▸ **Exercise requirements**
For every line below, restate it exactly and drop the images.
########
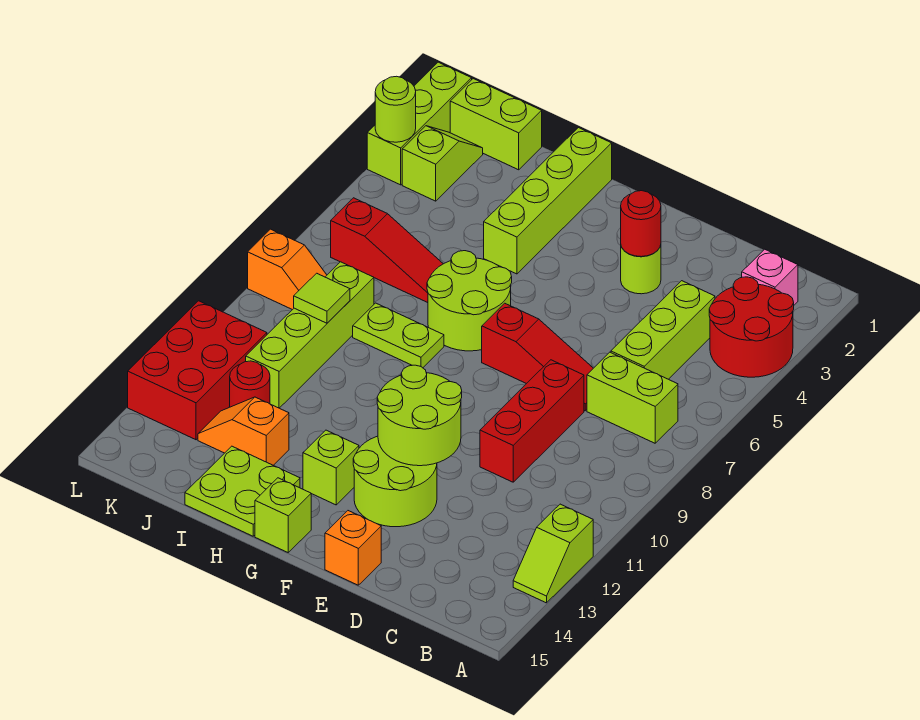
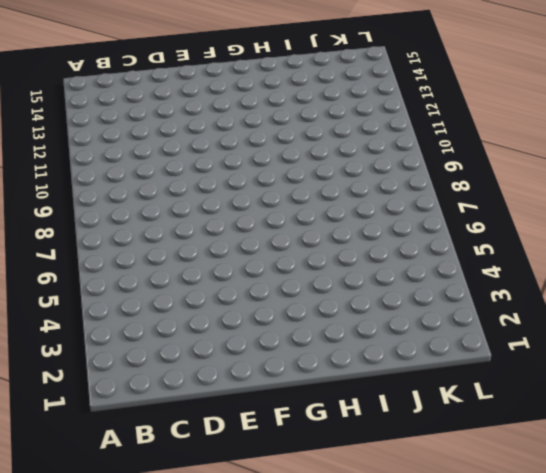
none -> red round brick A3:B4 level 1
none -> lime slope A12:A13 level 1 top 12
none -> pink brick B2 level 1

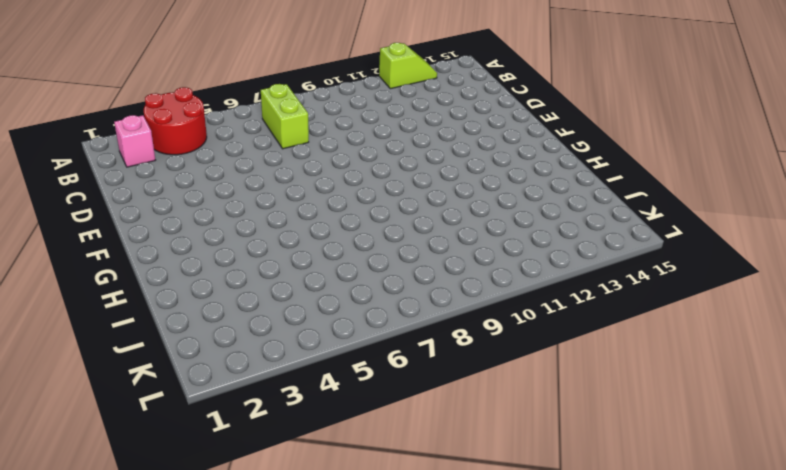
none -> lime brick C4:C6 level 1
none -> red slope D7:F7 level 1 top F
none -> red brick D8:D10 level 1

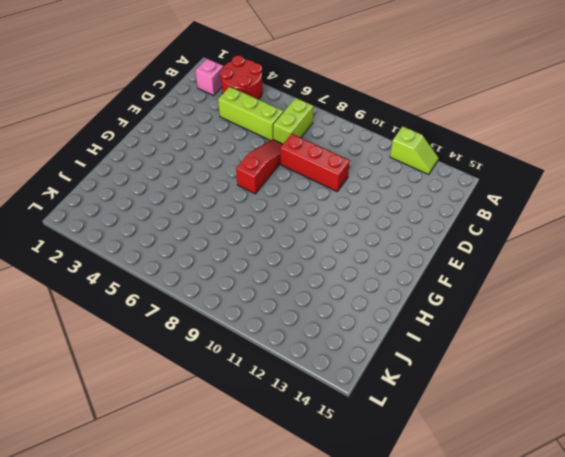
none -> lime round brick E3 level 1
none -> lime round brick E12:F13 level 1
none -> orange brick E15 level 1

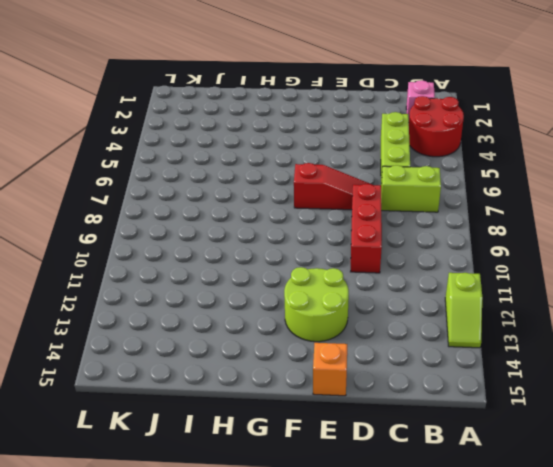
none -> lime round brick E3 level 1
none -> lime round brick G6:H7 level 1
none -> lime brick G13 level 1

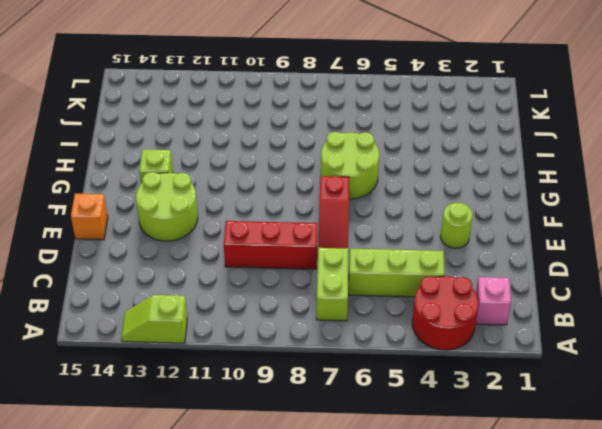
none -> lime brick G15 level 1
none -> lime brick H1:H4 level 1
none -> lime plate H8:I8 level 1

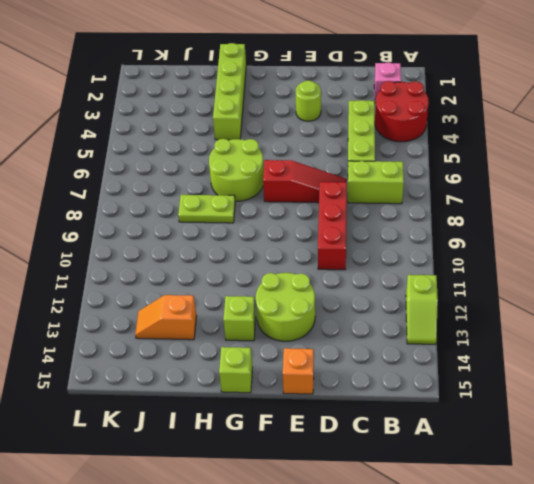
none -> lime plate H14:I15 level 1
none -> red slope I6:K6 level 1 top K
none -> lime brick J1:K1 level 1

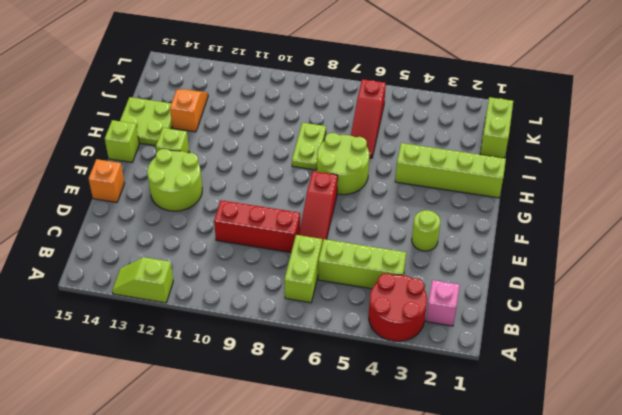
none -> lime brick J8:J11 level 1
none -> red round brick J12 level 1
none -> lime slope K2:K3 level 1 top 3

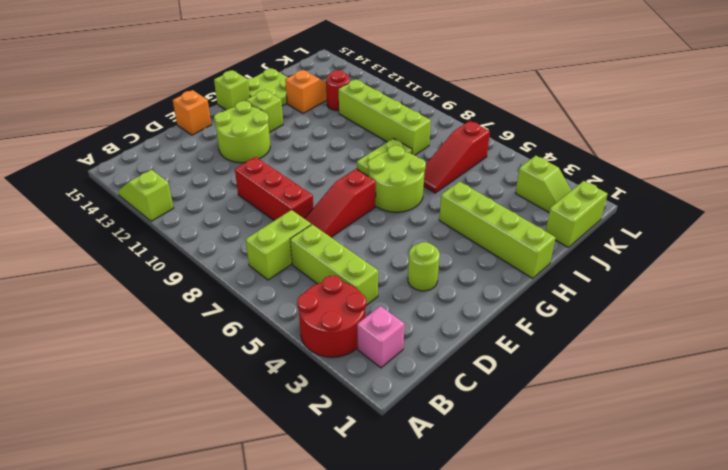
none -> orange slope K8:L8 level 1 top L
none -> red brick K11:L13 level 1
none -> lime brick L1:L3 level 1

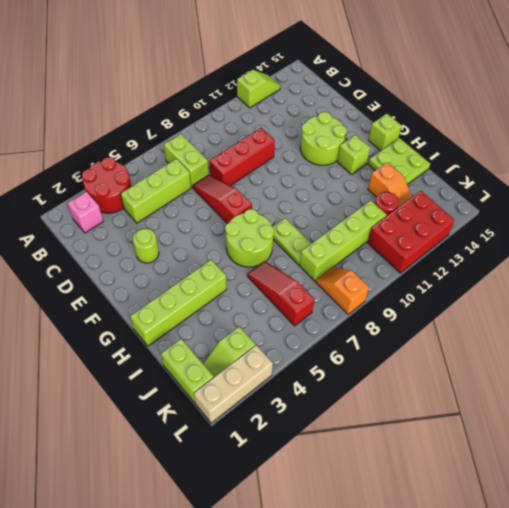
tan brick L1:L3 level 1 -> lime brick L1:L3 level 1
none -> orange brick E15 level 1
none -> red round brick E3 level 2
none -> lime round brick E11:F12 level 2

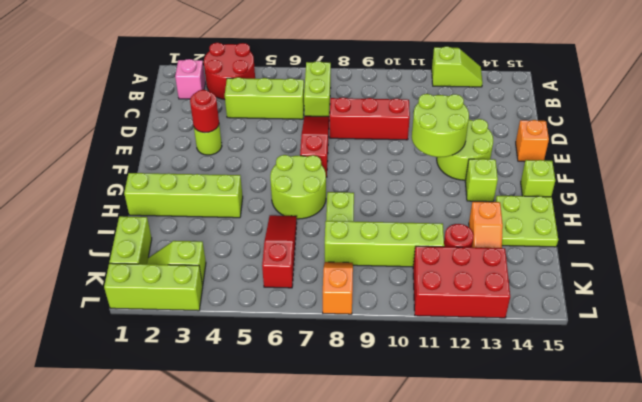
none -> lime tile J9 level 2
none -> lime round brick L3 level 2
########
▸ **Written solution**
none -> red round brick A3:B4 level 1
none -> lime slope A12:A13 level 1 top 12
none -> pink brick B2 level 1

none -> lime brick C4:C6 level 1
none -> red slope D7:F7 level 1 top F
none -> red brick D8:D10 level 1

none -> lime round brick E3 level 1
none -> lime round brick E12:F13 level 1
none -> orange brick E15 level 1

none -> lime round brick E3 level 1
none -> lime round brick G6:H7 level 1
none -> lime brick G13 level 1

none -> lime brick G15 level 1
none -> lime brick H1:H4 level 1
none -> lime plate H8:I8 level 1

none -> lime plate H14:I15 level 1
none -> red slope I6:K6 level 1 top K
none -> lime brick J1:K1 level 1

none -> lime brick J8:J11 level 1
none -> red round brick J12 level 1
none -> lime slope K2:K3 level 1 top 3

none -> orange slope K8:L8 level 1 top L
none -> red brick K11:L13 level 1
none -> lime brick L1:L3 level 1

tan brick L1:L3 level 1 -> lime brick L1:L3 level 1
none -> orange brick E15 level 1
none -> red round brick E3 level 2
none -> lime round brick E11:F12 level 2

none -> lime tile J9 level 2
none -> lime round brick L3 level 2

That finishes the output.